EXERCISE DESCRIPTION: Arrange the entries as a two-column CSV with the columns "text" and "answer", one row per entry, each value in its own quoted field with any line breaks replaced by spaces. Start at the line containing "holiday [1184, 474]" and stop after the line containing "windward (185, 772)", and include only those lines.

Data on finding visible targets
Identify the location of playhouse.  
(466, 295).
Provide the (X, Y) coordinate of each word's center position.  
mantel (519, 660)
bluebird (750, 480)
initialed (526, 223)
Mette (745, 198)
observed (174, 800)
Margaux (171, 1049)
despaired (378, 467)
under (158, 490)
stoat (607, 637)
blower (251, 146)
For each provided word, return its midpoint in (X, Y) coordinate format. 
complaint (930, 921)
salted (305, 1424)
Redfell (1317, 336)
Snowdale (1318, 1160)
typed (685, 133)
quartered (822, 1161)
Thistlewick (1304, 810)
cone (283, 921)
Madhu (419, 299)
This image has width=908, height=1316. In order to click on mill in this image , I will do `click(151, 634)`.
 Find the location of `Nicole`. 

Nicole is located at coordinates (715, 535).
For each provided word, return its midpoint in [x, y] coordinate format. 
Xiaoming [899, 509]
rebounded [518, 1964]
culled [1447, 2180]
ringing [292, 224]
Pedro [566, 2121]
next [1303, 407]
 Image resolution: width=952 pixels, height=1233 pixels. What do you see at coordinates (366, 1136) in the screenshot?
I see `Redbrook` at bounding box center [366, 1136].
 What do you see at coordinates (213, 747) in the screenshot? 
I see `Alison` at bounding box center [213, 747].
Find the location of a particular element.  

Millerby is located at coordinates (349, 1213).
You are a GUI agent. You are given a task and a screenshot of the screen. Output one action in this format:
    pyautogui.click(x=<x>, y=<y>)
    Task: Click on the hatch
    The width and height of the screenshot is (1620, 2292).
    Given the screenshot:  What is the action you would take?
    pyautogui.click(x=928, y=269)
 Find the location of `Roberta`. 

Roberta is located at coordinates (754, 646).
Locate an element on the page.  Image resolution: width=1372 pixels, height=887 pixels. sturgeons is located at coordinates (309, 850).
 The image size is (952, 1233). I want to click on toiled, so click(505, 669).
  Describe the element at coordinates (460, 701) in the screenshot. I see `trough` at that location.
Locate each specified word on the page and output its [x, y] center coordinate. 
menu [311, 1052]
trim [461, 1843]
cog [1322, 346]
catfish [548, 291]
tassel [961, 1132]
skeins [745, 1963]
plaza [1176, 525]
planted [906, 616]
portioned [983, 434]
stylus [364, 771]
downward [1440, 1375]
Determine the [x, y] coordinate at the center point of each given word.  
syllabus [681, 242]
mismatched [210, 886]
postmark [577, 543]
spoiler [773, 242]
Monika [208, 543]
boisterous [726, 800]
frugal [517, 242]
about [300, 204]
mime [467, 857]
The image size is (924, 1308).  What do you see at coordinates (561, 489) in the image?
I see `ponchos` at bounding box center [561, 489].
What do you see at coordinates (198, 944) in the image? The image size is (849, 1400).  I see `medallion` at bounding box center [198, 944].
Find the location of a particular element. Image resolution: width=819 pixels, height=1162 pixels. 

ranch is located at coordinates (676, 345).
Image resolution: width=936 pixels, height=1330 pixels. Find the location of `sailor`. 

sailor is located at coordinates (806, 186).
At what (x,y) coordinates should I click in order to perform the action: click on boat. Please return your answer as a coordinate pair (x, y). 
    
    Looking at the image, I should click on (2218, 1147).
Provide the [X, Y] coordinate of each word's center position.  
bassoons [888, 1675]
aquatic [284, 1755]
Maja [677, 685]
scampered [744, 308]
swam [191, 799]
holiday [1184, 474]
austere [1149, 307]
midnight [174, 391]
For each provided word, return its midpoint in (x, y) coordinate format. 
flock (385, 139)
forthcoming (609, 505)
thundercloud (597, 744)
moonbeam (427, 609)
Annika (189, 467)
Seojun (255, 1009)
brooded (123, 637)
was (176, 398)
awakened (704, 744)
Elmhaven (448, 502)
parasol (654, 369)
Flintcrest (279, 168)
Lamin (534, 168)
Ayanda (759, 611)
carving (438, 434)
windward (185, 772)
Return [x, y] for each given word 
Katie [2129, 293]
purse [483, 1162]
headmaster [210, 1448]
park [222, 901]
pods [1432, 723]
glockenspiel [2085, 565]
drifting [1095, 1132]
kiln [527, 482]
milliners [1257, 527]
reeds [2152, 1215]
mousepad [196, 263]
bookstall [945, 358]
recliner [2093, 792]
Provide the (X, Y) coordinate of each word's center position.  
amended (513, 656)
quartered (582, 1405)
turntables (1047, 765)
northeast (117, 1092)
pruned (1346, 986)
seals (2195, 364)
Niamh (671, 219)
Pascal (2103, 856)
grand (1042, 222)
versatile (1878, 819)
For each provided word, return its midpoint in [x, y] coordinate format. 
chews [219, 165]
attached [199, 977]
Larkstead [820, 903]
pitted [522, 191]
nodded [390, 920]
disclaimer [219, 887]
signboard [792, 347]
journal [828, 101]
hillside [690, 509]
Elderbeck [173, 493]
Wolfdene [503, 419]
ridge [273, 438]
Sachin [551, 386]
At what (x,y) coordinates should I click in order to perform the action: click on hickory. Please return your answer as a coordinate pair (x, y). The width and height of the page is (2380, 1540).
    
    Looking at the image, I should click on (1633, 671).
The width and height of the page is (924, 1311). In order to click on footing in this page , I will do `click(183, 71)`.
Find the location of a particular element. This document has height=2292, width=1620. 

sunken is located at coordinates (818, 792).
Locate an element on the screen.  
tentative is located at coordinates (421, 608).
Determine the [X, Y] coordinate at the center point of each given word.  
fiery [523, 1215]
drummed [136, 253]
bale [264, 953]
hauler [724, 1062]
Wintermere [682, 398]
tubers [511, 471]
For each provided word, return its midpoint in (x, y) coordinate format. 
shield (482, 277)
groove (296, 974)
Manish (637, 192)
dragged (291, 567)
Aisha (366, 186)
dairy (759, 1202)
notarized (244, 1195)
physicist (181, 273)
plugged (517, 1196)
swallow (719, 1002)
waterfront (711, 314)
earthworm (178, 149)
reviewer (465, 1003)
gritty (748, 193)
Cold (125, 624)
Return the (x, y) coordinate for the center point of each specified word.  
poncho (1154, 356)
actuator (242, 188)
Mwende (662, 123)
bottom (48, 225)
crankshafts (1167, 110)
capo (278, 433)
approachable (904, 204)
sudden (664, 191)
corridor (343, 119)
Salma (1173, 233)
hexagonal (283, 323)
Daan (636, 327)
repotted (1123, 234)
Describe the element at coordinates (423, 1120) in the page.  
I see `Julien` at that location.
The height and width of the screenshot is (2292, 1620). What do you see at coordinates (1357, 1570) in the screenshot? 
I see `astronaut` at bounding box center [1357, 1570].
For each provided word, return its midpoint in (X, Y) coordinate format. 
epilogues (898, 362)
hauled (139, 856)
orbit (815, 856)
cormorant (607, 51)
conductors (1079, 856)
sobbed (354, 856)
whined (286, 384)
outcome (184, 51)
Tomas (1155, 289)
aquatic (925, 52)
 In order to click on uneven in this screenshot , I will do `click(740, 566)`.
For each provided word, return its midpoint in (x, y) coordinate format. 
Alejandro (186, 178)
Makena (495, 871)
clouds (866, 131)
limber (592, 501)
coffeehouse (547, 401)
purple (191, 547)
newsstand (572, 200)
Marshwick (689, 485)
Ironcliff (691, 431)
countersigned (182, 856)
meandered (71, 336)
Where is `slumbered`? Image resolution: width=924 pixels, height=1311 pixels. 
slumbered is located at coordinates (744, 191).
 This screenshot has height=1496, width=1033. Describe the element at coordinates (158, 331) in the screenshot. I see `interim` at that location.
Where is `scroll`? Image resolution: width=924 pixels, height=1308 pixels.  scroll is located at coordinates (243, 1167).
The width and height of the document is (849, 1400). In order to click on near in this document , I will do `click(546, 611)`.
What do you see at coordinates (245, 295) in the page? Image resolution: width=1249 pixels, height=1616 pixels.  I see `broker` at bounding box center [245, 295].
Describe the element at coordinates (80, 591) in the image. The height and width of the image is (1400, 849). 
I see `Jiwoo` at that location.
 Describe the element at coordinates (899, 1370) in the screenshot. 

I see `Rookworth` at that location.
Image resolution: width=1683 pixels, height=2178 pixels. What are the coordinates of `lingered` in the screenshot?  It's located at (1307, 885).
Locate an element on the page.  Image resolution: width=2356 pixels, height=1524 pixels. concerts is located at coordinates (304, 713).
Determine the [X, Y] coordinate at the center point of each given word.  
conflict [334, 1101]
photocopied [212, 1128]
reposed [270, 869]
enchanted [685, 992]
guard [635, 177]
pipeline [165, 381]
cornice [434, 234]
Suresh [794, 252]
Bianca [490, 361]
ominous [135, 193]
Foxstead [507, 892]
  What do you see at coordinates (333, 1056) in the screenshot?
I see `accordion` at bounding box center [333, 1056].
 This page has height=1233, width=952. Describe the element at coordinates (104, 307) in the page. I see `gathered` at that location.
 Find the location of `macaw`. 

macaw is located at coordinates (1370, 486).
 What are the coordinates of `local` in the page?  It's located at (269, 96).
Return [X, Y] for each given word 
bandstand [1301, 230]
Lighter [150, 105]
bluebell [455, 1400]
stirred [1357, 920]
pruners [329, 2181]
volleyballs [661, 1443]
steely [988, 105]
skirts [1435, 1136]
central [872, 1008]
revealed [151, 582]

RESULT FOR THIS TASK:
text,answer
"holiday","[1184, 474]"
"austere","[1149, 307]"
"midnight","[174, 391]"
"For each provided word, return its midpoint in (x, y) coordinate format. flock","(385, 139)"
"forthcoming","(609, 505)"
"thundercloud","(597, 744)"
"moonbeam","(427, 609)"
"Annika","(189, 467)"
"Seojun","(255, 1009)"
"brooded","(123, 637)"
"was","(176, 398)"
"awakened","(704, 744)"
"Elmhaven","(448, 502)"
"parasol","(654, 369)"
"Flintcrest","(279, 168)"
"Lamin","(534, 168)"
"Ayanda","(759, 611)"
"carving","(438, 434)"
"windward","(185, 772)"